■ WHAT IS EXPECTED
Swap "moved" for "shifted" everywhere in the records below and write out their lines again, leaving everything else unchanged. Omit the picture lines from your answer.

--------------------------------

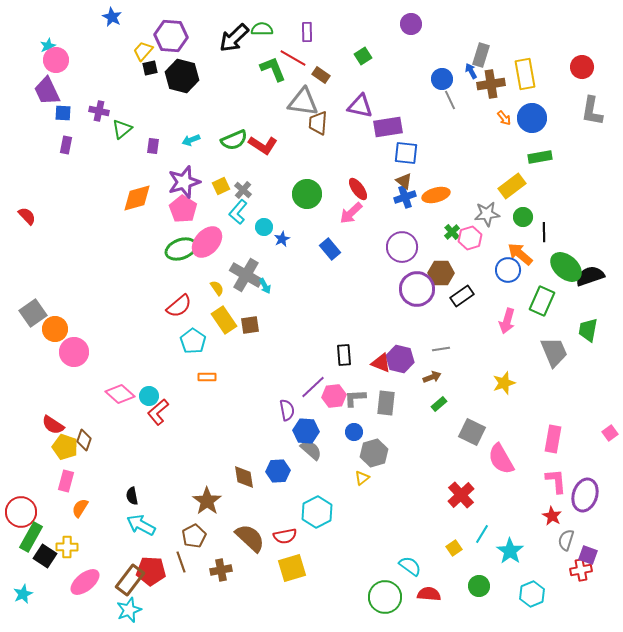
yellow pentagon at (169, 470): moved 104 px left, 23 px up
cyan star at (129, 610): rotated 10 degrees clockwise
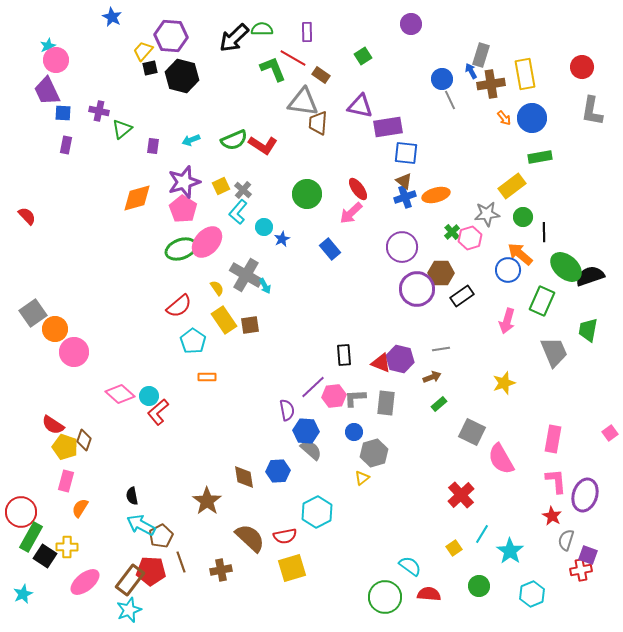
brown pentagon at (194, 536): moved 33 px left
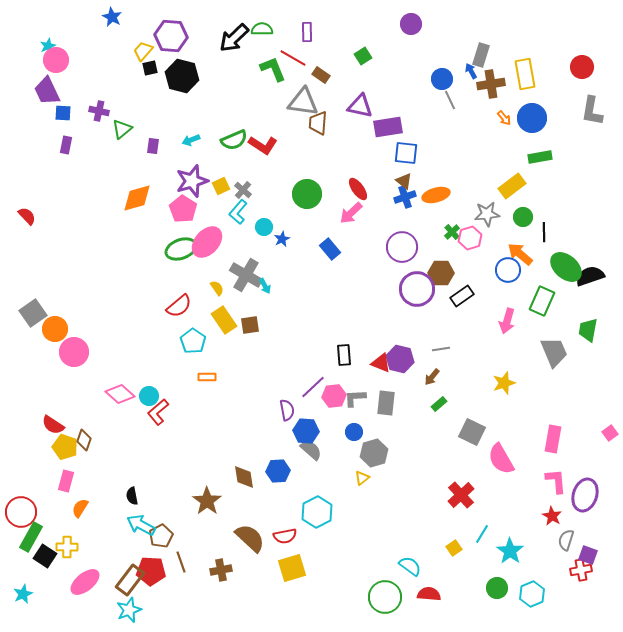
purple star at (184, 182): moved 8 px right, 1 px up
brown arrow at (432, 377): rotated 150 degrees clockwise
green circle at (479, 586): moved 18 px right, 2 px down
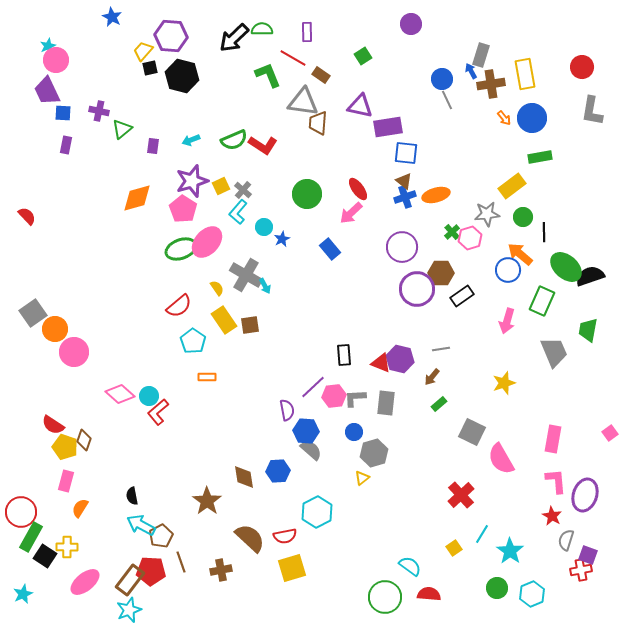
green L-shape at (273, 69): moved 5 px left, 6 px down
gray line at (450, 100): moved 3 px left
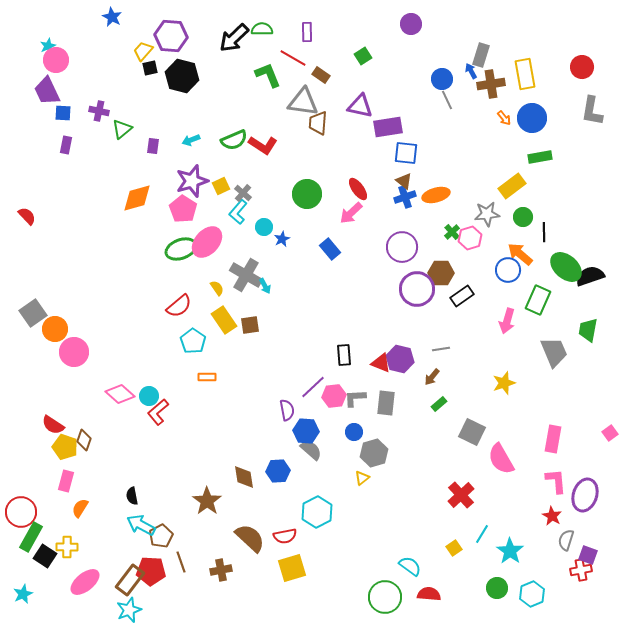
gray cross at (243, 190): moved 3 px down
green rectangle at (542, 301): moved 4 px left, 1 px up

--------------------------------

■ FINISHED EXERCISE
yellow pentagon at (169, 470): shifted 104 px left, 23 px up
cyan star at (129, 610): rotated 10 degrees clockwise
brown pentagon at (194, 536): shifted 33 px left
purple star at (184, 182): shifted 8 px right, 1 px up
brown arrow at (432, 377): rotated 150 degrees clockwise
green circle at (479, 586): shifted 18 px right, 2 px down
green L-shape at (273, 69): shifted 5 px left, 6 px down
gray line at (450, 100): shifted 3 px left
gray cross at (243, 190): shifted 3 px down
green rectangle at (542, 301): shifted 4 px left, 1 px up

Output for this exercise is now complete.